#### TASK STATEMENT:
Every single entry should be printed exactly.

#### EXERCISE INPUT:
== Segment start ==
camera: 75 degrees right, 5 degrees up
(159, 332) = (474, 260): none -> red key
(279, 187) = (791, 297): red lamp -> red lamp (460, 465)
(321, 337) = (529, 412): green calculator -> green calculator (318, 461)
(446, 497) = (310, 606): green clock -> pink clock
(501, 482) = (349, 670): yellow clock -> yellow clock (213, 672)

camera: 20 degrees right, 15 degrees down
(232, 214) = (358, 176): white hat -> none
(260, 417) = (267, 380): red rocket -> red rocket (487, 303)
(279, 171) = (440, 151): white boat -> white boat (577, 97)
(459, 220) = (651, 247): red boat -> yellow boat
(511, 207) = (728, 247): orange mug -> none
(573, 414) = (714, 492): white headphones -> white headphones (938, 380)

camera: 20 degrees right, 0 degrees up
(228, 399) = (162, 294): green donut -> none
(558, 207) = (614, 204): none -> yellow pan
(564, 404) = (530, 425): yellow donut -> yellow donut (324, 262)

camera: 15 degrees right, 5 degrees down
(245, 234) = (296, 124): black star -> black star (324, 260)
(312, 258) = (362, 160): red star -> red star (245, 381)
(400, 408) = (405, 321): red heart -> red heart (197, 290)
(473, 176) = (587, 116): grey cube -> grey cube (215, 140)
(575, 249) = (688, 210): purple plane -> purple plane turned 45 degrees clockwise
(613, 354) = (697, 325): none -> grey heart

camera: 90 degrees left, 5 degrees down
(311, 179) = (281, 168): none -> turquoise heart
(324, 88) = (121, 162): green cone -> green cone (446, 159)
== Segment end ==
#### SOLUTION:
camera: 75 degrees right, 5 degrees up
(159, 332) = (474, 260): none -> red key
(279, 187) = (791, 297): red lamp -> red lamp (460, 465)
(321, 337) = (529, 412): green calculator -> green calculator (318, 461)
(446, 497) = (310, 606): green clock -> pink clock
(501, 482) = (349, 670): yellow clock -> yellow clock (213, 672)

camera: 20 degrees right, 15 degrees down
(232, 214) = (358, 176): white hat -> none
(260, 417) = (267, 380): red rocket -> red rocket (487, 303)
(279, 171) = (440, 151): white boat -> white boat (577, 97)
(459, 220) = (651, 247): red boat -> yellow boat
(511, 207) = (728, 247): orange mug -> none
(573, 414) = (714, 492): white headphones -> white headphones (938, 380)

camera: 20 degrees right, 0 degrees up
(228, 399) = (162, 294): green donut -> none
(558, 207) = (614, 204): none -> yellow pan
(564, 404) = (530, 425): yellow donut -> yellow donut (324, 262)

camera: 15 degrees right, 5 degrees down
(245, 234) = (296, 124): black star -> black star (324, 260)
(312, 258) = (362, 160): red star -> red star (245, 381)
(400, 408) = (405, 321): red heart -> red heart (197, 290)
(473, 176) = (587, 116): grey cube -> grey cube (215, 140)
(575, 249) = (688, 210): purple plane -> purple plane turned 45 degrees clockwise
(613, 354) = (697, 325): none -> grey heart

camera: 90 degrees left, 5 degrees down
(311, 179) = (281, 168): none -> turquoise heart
(324, 88) = (121, 162): green cone -> green cone (446, 159)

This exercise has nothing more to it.